*** Block opens ***
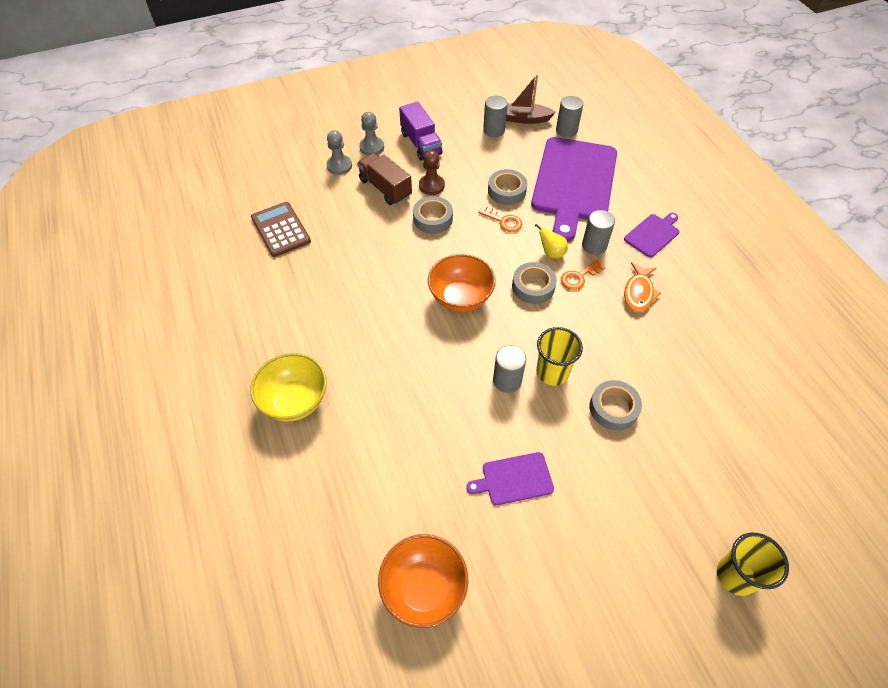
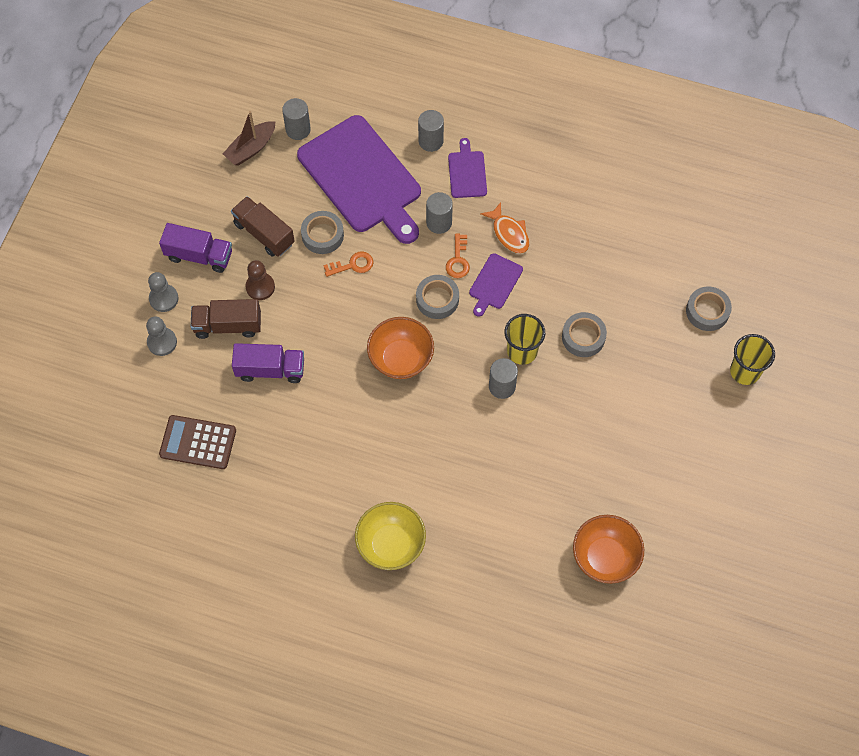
camera: 50 degrees left, 10 degrees up
(374, 231) = (270, 369): none -> purple truck
(433, 219) = (299, 315): grey tape -> grey tape (707, 311)
(472, 162) = (264, 233): none -> brown truck
(494, 130) = (240, 184): grey cylinder -> grey cylinder (431, 141)
(514, 479) = (579, 444): purple cutting board -> purple cutting board (494, 283)
(551, 253) = (418, 259): yellow pear -> none

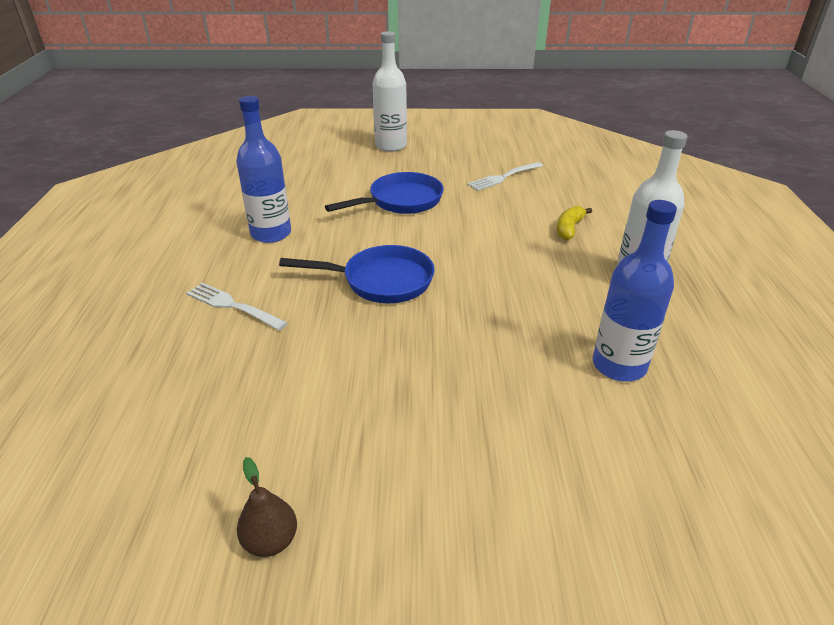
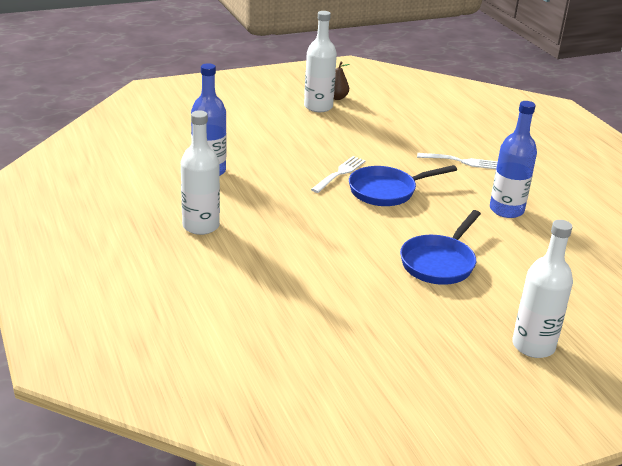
camera: 155 degrees right, 5 degrees down
(340, 511) = (318, 107): none -> white bottle
(504, 177) = (362, 319): white fork -> white fork (339, 174)
(569, 229) = (267, 262): yellow banana -> none

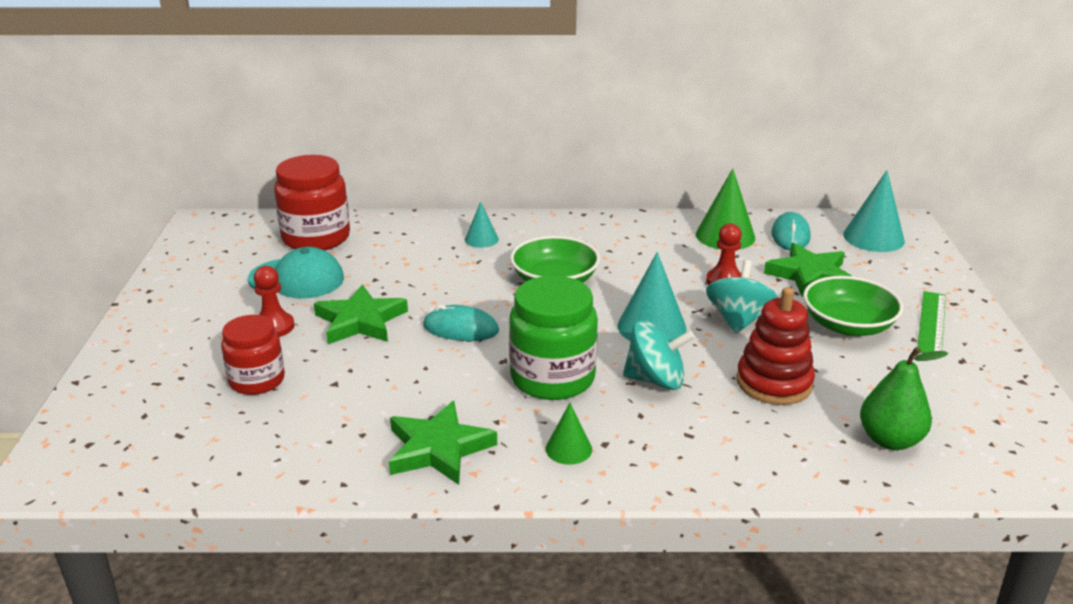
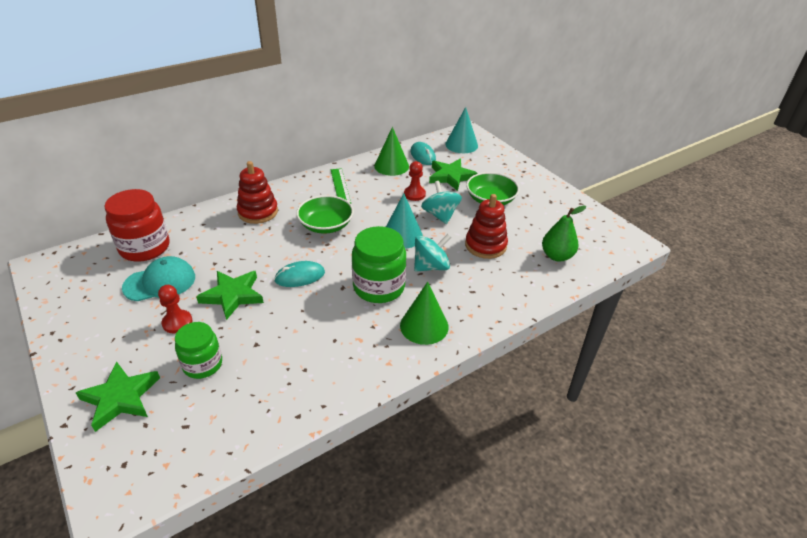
camera: 35 degrees left, 10 degrees up
(257, 380) = (203, 364): red jar -> green jar
(438, 448) = (357, 358): green star -> green star (120, 398)
(481, 239) = (258, 212): turquoise cone -> red stacking toy
(568, 449) = (424, 326): green cone -> green cone, size x1.75
(932, 322) = (523, 185): green ruler -> green ruler (340, 186)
*** Block closes ***
--- What to do ---
Without including any picture, write out the material above exactly.

--- Task answer ---
camera: 50 degrees left, 10 degrees up
(374, 231) = (270, 369): none -> purple truck
(433, 219) = (299, 315): grey tape -> grey tape (707, 311)
(472, 162) = (264, 233): none -> brown truck
(494, 130) = (240, 184): grey cylinder -> grey cylinder (431, 141)
(514, 479) = (579, 444): purple cutting board -> purple cutting board (494, 283)
(551, 253) = (418, 259): yellow pear -> none

camera: 155 degrees right, 5 degrees down
(340, 511) = (318, 107): none -> white bottle
(504, 177) = (362, 319): white fork -> white fork (339, 174)
(569, 229) = (267, 262): yellow banana -> none

camera: 35 degrees left, 10 degrees up
(257, 380) = (203, 364): red jar -> green jar
(438, 448) = (357, 358): green star -> green star (120, 398)
(481, 239) = (258, 212): turquoise cone -> red stacking toy
(568, 449) = (424, 326): green cone -> green cone, size x1.75
(932, 322) = (523, 185): green ruler -> green ruler (340, 186)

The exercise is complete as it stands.